§ THE PROBLEM
Starting with the line that contains "black L-shape: (374, 550)" and stopping after the line that contains "brown rectangle: (227, 390)", copy the entries below exactly. Include nothing else.

Synthetic geometry scene data
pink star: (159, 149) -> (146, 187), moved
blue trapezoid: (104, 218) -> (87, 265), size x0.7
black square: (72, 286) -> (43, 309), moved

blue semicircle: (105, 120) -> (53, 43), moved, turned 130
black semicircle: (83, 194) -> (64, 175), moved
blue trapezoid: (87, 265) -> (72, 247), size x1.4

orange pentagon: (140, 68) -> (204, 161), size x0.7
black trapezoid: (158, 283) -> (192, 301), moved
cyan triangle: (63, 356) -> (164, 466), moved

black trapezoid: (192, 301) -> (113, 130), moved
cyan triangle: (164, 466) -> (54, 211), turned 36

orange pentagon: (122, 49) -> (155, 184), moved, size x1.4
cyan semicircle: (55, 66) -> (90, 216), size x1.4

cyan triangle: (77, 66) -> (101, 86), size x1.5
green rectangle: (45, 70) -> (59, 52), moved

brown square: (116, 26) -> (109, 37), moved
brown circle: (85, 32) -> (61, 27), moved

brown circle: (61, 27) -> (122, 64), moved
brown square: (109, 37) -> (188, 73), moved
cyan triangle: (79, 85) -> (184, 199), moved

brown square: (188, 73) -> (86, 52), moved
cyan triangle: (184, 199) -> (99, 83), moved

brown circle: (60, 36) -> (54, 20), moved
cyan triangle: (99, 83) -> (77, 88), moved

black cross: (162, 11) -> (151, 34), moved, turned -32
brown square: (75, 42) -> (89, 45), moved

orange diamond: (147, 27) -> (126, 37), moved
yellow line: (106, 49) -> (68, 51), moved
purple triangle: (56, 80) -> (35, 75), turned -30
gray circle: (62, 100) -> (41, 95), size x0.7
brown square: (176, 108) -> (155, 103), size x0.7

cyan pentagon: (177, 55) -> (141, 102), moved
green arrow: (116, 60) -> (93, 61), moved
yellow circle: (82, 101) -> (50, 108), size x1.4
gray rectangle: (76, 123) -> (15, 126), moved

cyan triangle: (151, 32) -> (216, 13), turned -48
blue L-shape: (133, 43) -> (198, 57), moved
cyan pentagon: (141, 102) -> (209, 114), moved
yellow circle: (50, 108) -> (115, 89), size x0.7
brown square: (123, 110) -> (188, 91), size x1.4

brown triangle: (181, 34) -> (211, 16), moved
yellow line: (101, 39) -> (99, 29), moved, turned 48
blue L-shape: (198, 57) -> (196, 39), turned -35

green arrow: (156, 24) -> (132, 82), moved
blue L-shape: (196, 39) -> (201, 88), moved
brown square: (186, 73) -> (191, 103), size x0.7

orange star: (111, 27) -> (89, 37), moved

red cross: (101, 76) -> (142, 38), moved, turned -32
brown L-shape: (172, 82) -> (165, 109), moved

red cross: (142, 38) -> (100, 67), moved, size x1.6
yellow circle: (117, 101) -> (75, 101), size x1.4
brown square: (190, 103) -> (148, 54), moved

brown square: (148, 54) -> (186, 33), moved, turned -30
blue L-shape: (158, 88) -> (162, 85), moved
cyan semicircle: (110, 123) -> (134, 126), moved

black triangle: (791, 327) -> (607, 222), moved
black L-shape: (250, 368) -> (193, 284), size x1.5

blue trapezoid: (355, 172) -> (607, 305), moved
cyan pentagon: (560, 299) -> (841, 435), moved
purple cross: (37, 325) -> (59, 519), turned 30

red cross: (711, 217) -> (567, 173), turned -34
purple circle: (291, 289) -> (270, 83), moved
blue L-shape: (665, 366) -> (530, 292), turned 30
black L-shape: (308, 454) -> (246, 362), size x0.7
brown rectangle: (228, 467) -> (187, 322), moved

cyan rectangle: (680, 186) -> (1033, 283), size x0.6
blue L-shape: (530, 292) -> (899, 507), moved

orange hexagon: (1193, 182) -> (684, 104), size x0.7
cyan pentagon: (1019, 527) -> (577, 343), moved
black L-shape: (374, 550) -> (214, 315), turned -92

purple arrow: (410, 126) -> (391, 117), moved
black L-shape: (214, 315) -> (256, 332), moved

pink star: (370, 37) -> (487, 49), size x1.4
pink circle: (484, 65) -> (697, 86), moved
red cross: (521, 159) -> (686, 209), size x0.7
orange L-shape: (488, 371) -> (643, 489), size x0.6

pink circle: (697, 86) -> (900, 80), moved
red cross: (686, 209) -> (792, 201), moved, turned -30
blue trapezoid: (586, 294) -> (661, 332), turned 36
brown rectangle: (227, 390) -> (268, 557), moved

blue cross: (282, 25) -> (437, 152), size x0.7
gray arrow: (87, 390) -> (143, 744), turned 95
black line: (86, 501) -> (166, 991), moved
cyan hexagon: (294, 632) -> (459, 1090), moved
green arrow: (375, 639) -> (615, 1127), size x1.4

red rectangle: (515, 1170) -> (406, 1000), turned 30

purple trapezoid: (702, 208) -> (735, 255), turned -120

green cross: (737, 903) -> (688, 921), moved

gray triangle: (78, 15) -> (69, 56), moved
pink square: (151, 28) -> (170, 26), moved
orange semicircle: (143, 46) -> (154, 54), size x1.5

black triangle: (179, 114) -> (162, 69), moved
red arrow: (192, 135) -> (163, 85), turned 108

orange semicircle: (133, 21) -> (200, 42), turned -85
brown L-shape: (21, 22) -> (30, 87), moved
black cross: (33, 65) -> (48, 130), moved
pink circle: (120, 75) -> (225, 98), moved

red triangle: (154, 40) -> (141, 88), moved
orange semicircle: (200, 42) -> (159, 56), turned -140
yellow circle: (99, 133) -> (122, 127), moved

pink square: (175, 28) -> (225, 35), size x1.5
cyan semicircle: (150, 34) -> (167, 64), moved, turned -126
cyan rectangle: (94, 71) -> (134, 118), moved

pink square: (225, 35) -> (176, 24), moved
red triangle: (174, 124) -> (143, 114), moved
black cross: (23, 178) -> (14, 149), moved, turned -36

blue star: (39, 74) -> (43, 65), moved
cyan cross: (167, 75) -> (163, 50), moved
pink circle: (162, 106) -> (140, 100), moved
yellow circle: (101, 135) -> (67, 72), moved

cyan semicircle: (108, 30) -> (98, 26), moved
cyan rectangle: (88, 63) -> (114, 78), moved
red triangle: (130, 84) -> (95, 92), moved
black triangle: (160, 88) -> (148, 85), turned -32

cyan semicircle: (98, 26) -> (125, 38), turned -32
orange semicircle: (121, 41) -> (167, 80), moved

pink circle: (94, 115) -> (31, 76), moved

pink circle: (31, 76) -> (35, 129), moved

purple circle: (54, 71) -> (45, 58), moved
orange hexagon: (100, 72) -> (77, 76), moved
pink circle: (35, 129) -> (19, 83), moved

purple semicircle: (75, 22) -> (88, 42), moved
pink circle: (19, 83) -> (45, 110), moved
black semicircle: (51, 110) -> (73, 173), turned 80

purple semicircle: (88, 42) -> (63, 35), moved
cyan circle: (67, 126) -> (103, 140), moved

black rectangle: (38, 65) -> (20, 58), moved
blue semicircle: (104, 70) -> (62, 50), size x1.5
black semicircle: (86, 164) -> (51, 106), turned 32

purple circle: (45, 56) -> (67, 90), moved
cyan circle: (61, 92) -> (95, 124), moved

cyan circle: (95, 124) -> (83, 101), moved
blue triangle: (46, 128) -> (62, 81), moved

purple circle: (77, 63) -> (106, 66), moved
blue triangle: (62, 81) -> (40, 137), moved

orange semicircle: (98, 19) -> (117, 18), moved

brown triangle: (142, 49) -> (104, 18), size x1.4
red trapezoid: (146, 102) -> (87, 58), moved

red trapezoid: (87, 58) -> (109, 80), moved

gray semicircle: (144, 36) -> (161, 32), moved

§ OUTPUT FOR THIS TASK
black L-shape: (374, 550) -> (214, 315), turned -92

purple arrow: (410, 126) -> (391, 117), moved
black L-shape: (214, 315) -> (256, 332), moved

pink star: (370, 37) -> (487, 49), size x1.4
pink circle: (484, 65) -> (697, 86), moved
red cross: (521, 159) -> (686, 209), size x0.7
orange L-shape: (488, 371) -> (643, 489), size x0.6

pink circle: (697, 86) -> (900, 80), moved
red cross: (686, 209) -> (792, 201), moved, turned -30
blue trapezoid: (586, 294) -> (661, 332), turned 36
brown rectangle: (227, 390) -> (268, 557), moved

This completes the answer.